* [WORK REQUEST] Of all the lines below, return only those starting with the line holding "D205: diode 1N914" and going on through the line holding "U202 pin IB: NET6 -> NET1", exactly as written.

RECORDED INFORMATION START

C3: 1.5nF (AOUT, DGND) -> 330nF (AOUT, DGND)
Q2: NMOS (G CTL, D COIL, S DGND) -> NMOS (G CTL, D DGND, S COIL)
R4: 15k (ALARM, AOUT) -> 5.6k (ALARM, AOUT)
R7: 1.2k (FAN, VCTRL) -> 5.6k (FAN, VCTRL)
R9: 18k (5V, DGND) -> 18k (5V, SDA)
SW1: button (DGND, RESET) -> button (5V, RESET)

RECORDED INFORMATION END
RECORDED INFORMATION START

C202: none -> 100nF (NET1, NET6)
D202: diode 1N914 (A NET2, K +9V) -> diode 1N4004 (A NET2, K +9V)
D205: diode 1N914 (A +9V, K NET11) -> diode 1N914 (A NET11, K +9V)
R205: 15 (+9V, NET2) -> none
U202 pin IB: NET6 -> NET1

RECORDED INFORMATION END

* [ANSWER BOX]
D205: diode 1N914 (A +9V, K NET11) -> diode 1N914 (A NET11, K +9V)
R205: 15 (+9V, NET2) -> none
U202 pin IB: NET6 -> NET1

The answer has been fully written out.